ASSIGNMENT | Please take the records that follow and repeat exactly the lines starting with the line with "(171, 252) = (189, 151): orange" and going on through the line with "(390, 482) = (449, 479): red".

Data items
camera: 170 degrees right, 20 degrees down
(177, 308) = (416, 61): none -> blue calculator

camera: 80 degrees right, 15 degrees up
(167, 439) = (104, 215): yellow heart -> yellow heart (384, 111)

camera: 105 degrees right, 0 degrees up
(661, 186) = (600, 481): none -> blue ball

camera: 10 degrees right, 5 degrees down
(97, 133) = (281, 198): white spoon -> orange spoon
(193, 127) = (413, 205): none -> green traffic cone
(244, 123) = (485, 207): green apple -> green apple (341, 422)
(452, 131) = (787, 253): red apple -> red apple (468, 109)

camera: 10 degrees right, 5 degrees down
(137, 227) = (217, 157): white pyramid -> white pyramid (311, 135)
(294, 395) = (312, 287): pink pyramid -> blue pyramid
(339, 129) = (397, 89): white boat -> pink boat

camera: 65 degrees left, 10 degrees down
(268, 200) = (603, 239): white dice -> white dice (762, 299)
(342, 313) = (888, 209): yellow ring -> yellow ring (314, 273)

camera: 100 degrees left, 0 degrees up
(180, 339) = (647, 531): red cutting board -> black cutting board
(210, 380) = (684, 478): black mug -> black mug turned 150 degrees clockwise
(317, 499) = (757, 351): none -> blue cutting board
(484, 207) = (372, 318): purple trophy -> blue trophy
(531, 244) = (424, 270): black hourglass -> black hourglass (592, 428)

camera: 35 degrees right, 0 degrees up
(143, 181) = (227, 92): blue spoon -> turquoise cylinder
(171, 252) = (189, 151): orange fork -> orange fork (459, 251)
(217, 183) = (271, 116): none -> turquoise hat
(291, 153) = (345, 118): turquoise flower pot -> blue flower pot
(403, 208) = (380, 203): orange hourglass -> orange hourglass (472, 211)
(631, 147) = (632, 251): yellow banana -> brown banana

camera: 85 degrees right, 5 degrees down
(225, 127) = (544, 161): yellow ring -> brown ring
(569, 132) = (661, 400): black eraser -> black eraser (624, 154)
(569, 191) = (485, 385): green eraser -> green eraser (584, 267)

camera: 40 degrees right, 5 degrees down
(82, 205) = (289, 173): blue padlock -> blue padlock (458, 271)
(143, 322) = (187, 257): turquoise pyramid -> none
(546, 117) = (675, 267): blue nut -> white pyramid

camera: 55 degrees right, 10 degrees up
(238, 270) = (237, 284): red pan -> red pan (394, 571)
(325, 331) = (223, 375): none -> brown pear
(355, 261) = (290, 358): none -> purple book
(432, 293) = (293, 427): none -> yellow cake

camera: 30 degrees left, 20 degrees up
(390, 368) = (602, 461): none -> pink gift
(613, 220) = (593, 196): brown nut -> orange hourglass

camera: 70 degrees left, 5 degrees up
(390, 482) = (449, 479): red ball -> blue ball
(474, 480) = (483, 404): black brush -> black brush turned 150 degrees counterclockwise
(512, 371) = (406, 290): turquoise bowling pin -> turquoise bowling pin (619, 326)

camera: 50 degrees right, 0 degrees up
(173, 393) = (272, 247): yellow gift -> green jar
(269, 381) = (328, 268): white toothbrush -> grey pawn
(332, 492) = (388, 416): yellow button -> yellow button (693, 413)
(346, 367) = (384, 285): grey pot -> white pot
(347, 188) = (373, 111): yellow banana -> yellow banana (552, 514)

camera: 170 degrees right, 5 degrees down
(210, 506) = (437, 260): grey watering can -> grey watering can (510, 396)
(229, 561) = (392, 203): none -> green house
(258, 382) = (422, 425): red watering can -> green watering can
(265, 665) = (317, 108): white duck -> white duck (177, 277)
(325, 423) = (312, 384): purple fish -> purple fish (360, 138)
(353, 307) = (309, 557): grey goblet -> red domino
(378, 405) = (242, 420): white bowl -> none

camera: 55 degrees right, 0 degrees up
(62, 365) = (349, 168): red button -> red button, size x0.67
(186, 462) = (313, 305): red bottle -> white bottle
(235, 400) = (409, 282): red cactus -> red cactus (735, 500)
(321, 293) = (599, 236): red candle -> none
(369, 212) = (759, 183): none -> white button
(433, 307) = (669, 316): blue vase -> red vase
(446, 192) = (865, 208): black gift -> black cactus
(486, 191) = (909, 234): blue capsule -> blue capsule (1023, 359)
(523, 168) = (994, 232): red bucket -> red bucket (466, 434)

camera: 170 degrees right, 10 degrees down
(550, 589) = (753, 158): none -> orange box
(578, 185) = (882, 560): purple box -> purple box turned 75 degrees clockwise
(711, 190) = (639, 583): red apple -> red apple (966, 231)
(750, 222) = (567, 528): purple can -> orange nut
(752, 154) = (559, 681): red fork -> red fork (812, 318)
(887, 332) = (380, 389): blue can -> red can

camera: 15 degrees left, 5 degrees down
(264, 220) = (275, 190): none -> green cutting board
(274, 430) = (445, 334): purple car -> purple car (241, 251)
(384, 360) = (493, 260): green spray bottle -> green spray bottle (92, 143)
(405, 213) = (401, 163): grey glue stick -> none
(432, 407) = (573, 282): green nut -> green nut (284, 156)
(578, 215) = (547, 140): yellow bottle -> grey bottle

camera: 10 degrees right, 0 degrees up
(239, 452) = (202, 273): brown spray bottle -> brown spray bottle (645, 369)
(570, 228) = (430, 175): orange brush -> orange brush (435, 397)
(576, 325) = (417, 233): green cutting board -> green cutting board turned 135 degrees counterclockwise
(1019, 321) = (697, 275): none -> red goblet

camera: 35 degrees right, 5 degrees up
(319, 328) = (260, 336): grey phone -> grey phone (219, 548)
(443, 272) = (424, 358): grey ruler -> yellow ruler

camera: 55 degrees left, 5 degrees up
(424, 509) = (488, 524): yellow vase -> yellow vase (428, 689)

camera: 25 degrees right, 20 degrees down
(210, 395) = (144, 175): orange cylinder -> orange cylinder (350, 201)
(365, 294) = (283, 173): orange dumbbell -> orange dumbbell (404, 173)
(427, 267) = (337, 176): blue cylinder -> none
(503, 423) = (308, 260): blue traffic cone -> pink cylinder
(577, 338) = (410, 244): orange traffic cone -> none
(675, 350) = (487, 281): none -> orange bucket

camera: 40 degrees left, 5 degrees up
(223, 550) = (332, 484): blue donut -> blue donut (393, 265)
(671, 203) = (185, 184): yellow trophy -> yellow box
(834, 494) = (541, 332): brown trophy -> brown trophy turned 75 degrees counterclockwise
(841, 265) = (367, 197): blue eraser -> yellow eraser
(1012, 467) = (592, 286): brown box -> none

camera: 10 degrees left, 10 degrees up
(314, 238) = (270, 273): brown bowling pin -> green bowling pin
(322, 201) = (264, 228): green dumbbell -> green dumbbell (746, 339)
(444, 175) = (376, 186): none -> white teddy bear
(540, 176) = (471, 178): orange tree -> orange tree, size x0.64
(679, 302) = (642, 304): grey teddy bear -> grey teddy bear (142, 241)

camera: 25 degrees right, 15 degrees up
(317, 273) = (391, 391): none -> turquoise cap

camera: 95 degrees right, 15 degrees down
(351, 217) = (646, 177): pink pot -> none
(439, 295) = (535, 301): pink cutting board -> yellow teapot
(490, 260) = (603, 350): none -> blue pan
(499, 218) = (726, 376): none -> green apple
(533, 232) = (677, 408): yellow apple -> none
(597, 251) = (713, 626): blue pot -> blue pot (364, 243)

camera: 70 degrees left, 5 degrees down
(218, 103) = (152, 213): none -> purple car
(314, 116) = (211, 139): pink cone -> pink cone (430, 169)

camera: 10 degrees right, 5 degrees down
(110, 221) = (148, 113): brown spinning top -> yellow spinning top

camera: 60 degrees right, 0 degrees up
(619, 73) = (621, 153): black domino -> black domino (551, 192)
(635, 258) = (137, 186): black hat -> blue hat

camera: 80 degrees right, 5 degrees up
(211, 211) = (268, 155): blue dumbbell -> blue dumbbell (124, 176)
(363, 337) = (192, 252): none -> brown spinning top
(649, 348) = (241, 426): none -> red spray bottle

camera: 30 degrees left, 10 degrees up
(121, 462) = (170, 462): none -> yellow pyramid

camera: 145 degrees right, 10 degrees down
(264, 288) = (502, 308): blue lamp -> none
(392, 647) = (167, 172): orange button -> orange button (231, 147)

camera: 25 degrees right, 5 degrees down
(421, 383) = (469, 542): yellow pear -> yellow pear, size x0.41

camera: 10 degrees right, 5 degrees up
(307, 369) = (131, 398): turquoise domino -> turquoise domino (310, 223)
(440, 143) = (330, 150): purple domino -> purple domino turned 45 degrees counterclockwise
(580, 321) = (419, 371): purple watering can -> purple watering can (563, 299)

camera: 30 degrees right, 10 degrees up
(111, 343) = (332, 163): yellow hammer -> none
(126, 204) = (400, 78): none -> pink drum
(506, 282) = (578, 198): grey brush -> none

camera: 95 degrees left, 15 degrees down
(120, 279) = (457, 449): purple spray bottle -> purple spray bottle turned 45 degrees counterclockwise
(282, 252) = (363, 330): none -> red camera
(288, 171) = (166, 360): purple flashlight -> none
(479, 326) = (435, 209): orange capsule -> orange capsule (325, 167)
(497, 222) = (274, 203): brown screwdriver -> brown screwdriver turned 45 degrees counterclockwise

EXPECTED ANSWER |
(171, 252) = (189, 151): orange fork -> orange fork (459, 251)
(217, 183) = (271, 116): none -> turquoise hat
(291, 153) = (345, 118): turquoise flower pot -> blue flower pot
(403, 208) = (380, 203): orange hourglass -> orange hourglass (472, 211)
(631, 147) = (632, 251): yellow banana -> brown banana

camera: 85 degrees right, 5 degrees down
(225, 127) = (544, 161): yellow ring -> brown ring
(569, 132) = (661, 400): black eraser -> black eraser (624, 154)
(569, 191) = (485, 385): green eraser -> green eraser (584, 267)

camera: 40 degrees right, 5 degrees down
(82, 205) = (289, 173): blue padlock -> blue padlock (458, 271)
(143, 322) = (187, 257): turquoise pyramid -> none
(546, 117) = (675, 267): blue nut -> white pyramid

camera: 55 degrees right, 10 degrees up
(238, 270) = (237, 284): red pan -> red pan (394, 571)
(325, 331) = (223, 375): none -> brown pear
(355, 261) = (290, 358): none -> purple book
(432, 293) = (293, 427): none -> yellow cake

camera: 30 degrees left, 20 degrees up
(390, 368) = (602, 461): none -> pink gift
(613, 220) = (593, 196): brown nut -> orange hourglass

camera: 70 degrees left, 5 degrees up
(390, 482) = (449, 479): red ball -> blue ball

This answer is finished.